## WHAT TO PRODUCE
Each entry below is to be written out exactly, and the pictures are to be left out.

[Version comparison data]
- - - - -

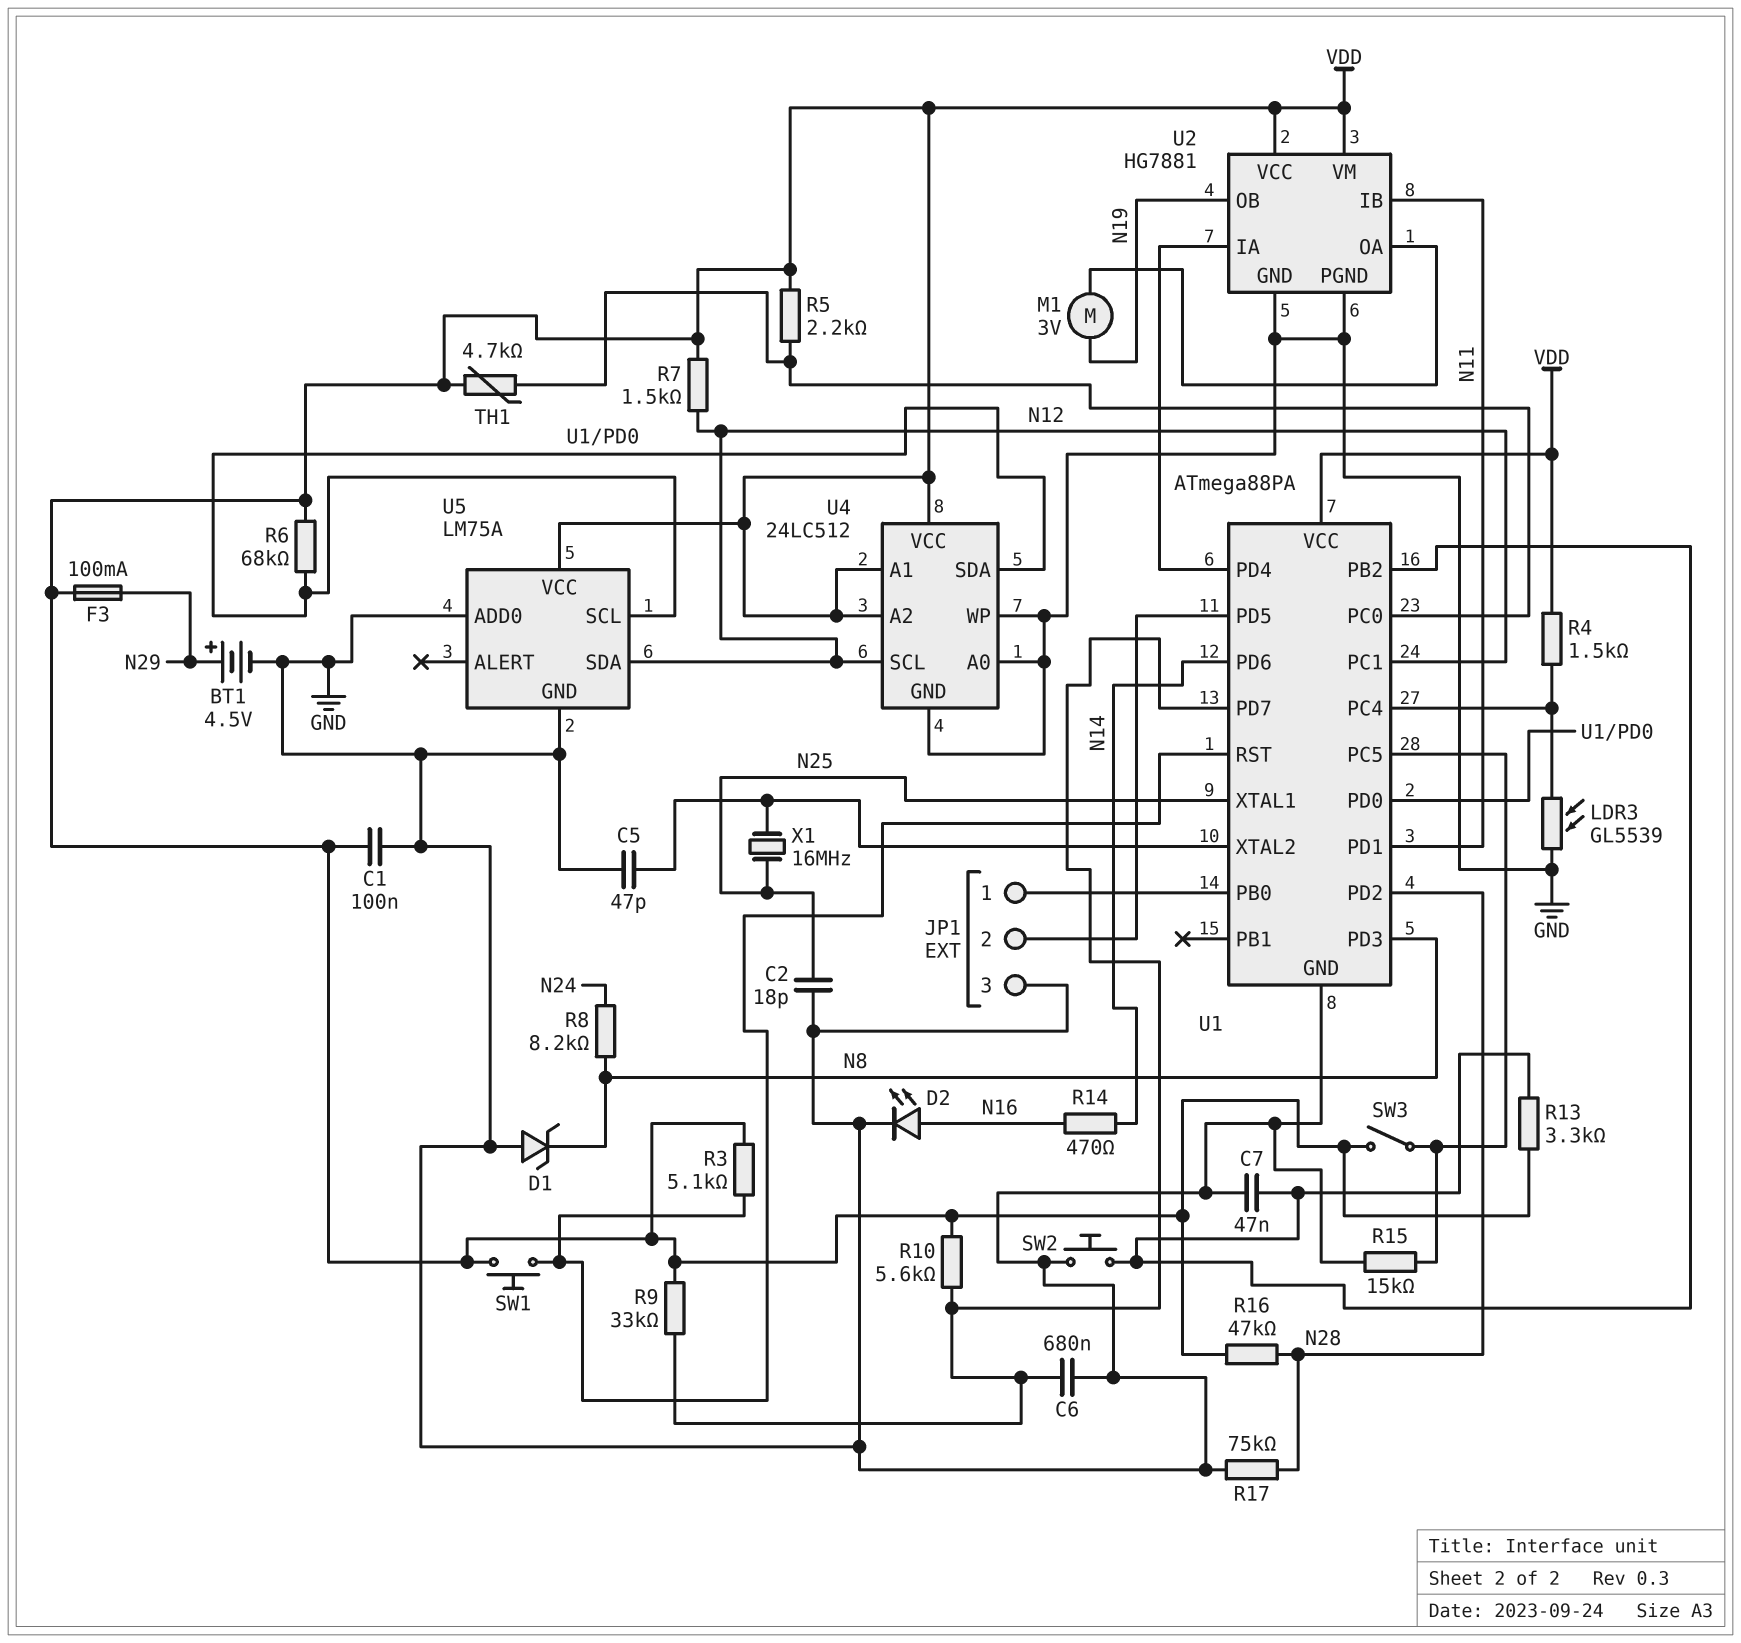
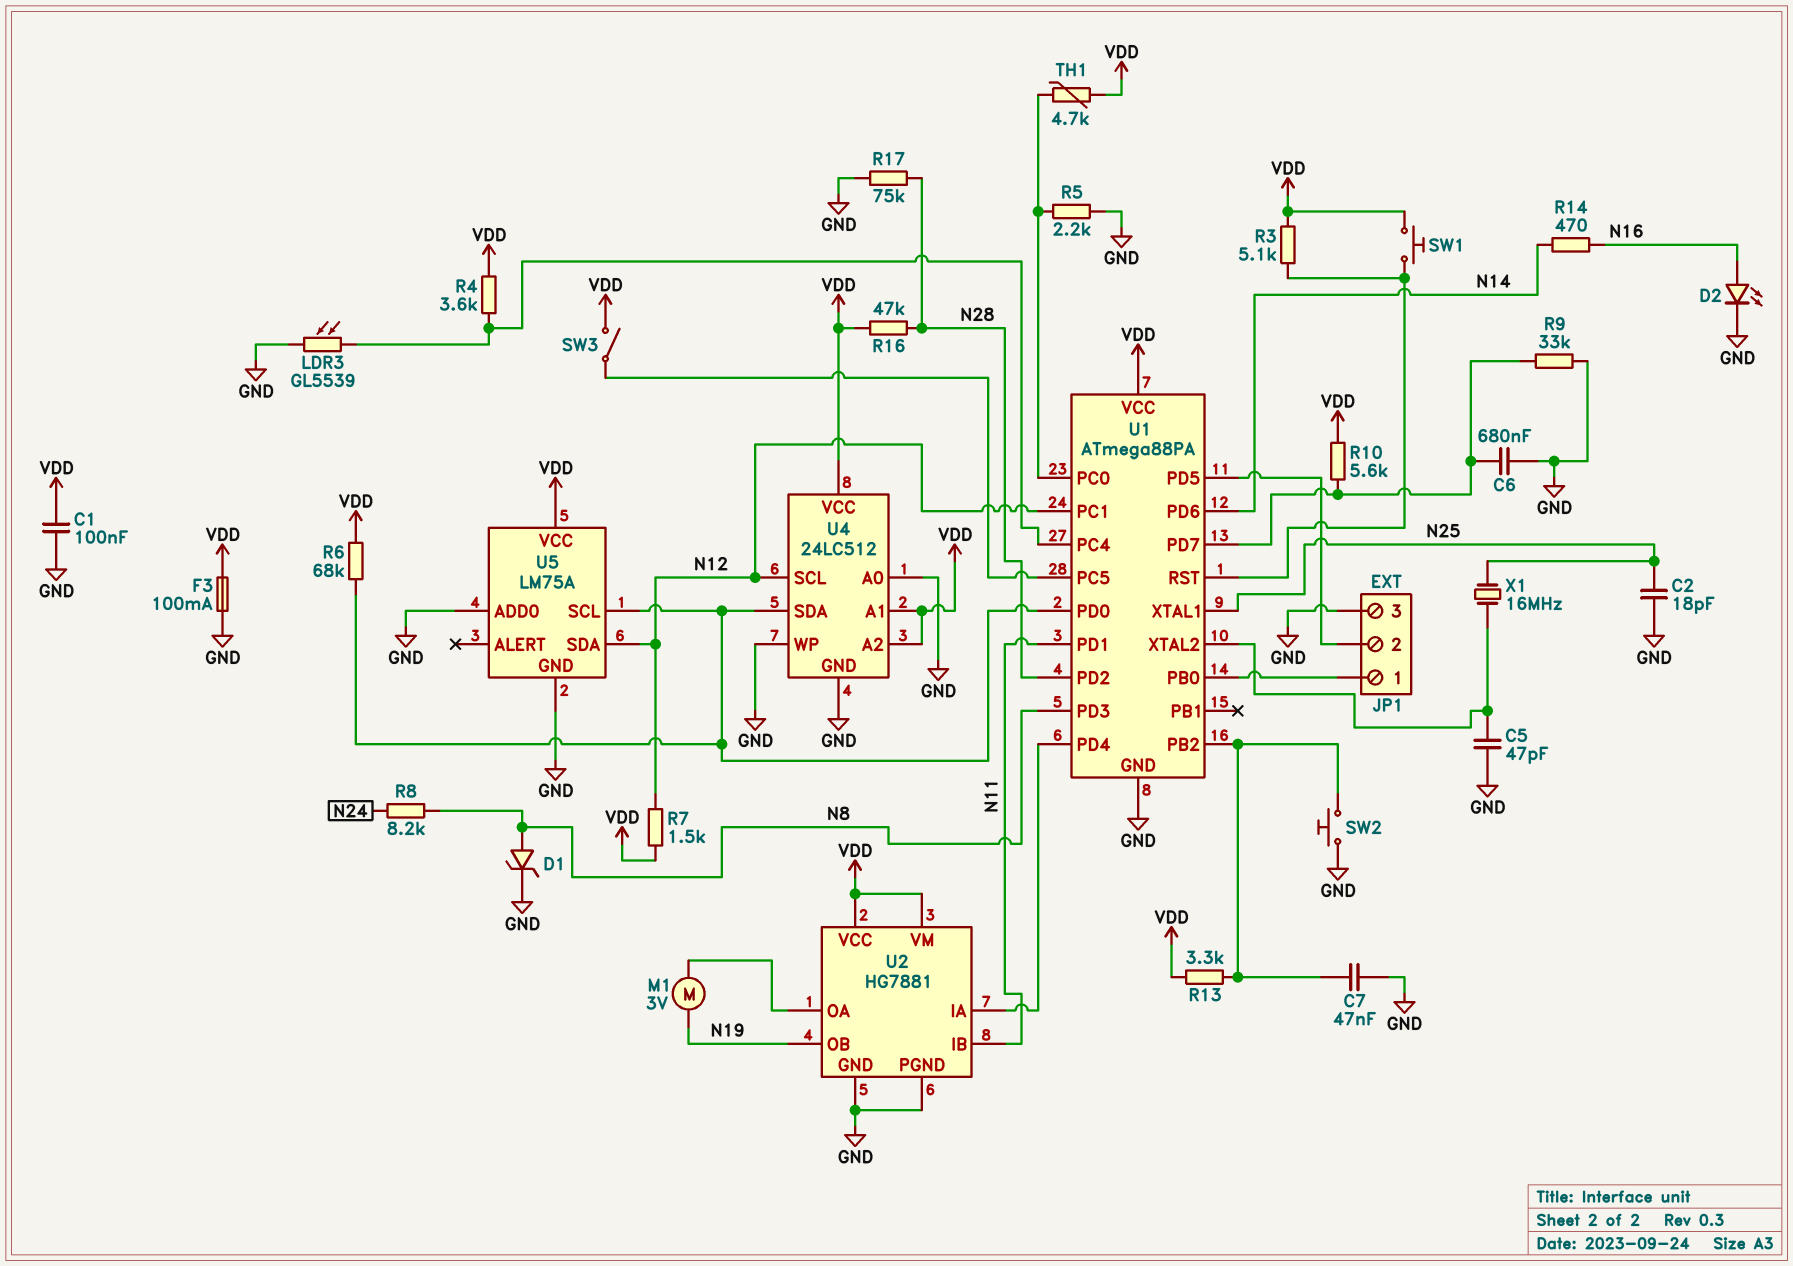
BT1: 4.5V (plus N29, minus GND) -> none
D1: zener (A GND, K N8) -> zener (A N8, K GND)
F3: 100mA (N29, VDD) -> 100mA (GND, VDD)
R4: 1.5k (U1/PC4, VDD) -> 3.6k (U1/PC4, VDD)
R5: 2.2k (U1/PC0, VDD) -> 2.2k (GND, U1/PC0)
R9: 33k (U1/PD7, VDD) -> 33k (GND, U1/PD7)
R15: 15k (GND, U1/PC5) -> none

- - - - -

## THE ANSWER
BT1: 4.5V (plus N29, minus GND) -> none
D1: zener (A GND, K N8) -> zener (A N8, K GND)
F3: 100mA (N29, VDD) -> 100mA (GND, VDD)
R4: 1.5k (U1/PC4, VDD) -> 3.6k (U1/PC4, VDD)
R5: 2.2k (U1/PC0, VDD) -> 2.2k (GND, U1/PC0)
R9: 33k (U1/PD7, VDD) -> 33k (GND, U1/PD7)
R15: 15k (GND, U1/PC5) -> none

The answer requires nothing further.